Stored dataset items
----------------------------------------
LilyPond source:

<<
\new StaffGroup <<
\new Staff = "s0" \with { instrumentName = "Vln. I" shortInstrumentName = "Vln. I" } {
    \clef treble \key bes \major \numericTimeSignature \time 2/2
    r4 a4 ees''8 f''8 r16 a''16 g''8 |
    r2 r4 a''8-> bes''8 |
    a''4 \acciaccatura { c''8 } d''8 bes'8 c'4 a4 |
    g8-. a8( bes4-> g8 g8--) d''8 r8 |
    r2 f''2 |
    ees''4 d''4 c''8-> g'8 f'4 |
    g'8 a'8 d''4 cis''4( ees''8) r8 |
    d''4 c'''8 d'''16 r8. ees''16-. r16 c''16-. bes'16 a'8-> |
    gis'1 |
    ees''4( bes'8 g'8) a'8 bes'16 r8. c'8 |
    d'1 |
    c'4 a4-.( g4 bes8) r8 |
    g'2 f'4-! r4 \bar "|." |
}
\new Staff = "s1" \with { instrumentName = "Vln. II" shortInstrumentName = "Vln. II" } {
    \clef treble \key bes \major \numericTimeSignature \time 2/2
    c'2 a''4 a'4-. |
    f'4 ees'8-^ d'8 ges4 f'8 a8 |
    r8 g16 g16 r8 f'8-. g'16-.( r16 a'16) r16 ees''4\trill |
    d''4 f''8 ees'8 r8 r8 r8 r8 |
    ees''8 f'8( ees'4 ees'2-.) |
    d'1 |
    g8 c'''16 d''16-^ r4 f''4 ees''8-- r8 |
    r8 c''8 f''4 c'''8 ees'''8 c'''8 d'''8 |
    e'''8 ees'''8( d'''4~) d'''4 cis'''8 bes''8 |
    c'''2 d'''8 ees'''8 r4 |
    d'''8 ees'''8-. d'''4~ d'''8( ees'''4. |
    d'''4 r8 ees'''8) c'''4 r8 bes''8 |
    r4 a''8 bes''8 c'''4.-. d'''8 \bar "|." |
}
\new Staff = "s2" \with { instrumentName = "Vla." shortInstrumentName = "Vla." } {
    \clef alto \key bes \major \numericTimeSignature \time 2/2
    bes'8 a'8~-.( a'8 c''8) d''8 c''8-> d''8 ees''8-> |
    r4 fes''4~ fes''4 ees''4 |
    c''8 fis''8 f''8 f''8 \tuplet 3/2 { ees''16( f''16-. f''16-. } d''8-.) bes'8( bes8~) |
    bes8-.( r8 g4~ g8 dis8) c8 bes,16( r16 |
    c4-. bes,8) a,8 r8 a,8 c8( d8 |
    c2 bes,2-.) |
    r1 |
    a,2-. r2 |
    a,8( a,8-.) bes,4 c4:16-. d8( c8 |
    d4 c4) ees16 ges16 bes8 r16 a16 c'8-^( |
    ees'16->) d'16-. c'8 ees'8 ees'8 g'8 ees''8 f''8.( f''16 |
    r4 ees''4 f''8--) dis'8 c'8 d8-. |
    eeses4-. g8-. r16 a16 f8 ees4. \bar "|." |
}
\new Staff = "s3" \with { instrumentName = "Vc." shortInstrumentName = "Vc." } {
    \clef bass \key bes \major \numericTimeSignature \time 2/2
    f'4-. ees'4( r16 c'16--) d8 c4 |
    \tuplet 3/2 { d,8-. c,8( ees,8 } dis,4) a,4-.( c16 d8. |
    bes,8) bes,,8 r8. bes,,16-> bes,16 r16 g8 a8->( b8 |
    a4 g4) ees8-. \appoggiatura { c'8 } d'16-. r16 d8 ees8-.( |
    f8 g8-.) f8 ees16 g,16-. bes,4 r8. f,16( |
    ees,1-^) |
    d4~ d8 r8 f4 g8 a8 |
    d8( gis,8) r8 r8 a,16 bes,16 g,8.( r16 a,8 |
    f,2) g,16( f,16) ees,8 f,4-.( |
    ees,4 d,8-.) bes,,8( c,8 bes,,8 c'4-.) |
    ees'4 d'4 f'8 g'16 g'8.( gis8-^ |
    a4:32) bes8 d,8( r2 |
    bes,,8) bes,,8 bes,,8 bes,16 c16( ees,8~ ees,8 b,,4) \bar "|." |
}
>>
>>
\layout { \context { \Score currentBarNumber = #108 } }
----------------------------------------
PROBLEM = Locate every line in the items above that contains the string "instrumentName", and copy each of those lines.

ANSWER TO THE EXERCISE =
\new Staff = "s0" \with { instrumentName = "Vln. I" shortInstrumentName = "Vln. I" } {
\new Staff = "s1" \with { instrumentName = "Vln. II" shortInstrumentName = "Vln. II" } {
\new Staff = "s2" \with { instrumentName = "Vla." shortInstrumentName = "Vla." } {
\new Staff = "s3" \with { instrumentName = "Vc." shortInstrumentName = "Vc." } {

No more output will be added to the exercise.